## Assignment
Restate each record word for word, from the first to the last.

## Data listing
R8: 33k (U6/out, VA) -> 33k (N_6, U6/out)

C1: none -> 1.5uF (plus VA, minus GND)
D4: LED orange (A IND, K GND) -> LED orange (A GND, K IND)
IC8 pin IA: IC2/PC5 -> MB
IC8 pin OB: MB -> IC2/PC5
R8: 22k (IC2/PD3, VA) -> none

## Answer to this task
R8: 33k (U6/out, VA) -> 33k (N_6, U6/out)

C1: none -> 1.5uF (plus VA, minus GND)
D4: LED orange (A IND, K GND) -> LED orange (A GND, K IND)
IC8 pin IA: IC2/PC5 -> MB
IC8 pin OB: MB -> IC2/PC5
R8: 22k (IC2/PD3, VA) -> none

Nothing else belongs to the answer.